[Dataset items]
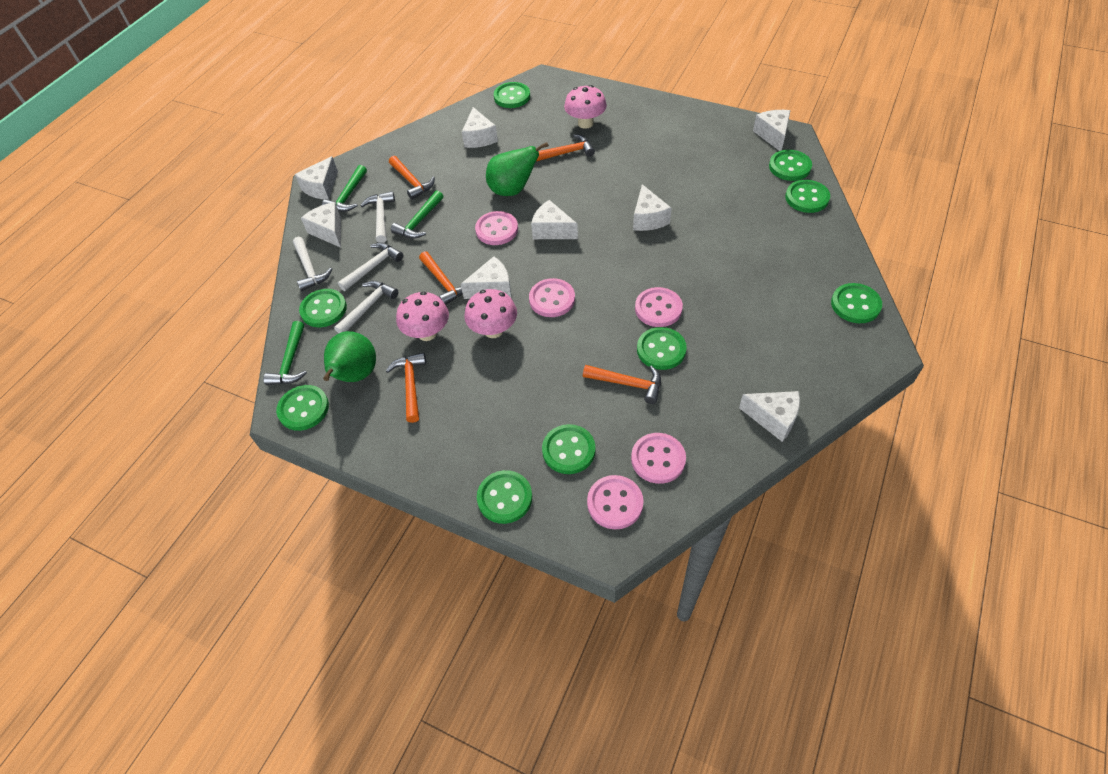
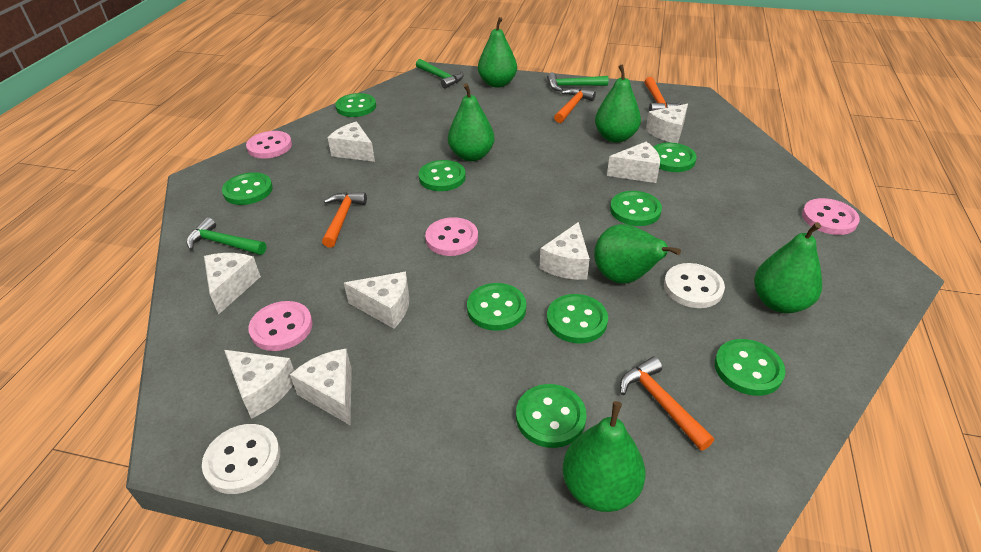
green pear: 2 -> 6
orange hammer: 5 -> 4
pink button: 5 -> 4
pink mushroom: 3 -> 0
white button: 0 -> 2
white hammer: 4 -> 0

- PROBLEM DESCRIPTION
Exclude the images and reproduce the remaining data exactly.

- RESPONSE FOR THIS EXERCISE
green pear: 2 -> 6
orange hammer: 5 -> 4
pink button: 5 -> 4
pink mushroom: 3 -> 0
white button: 0 -> 2
white hammer: 4 -> 0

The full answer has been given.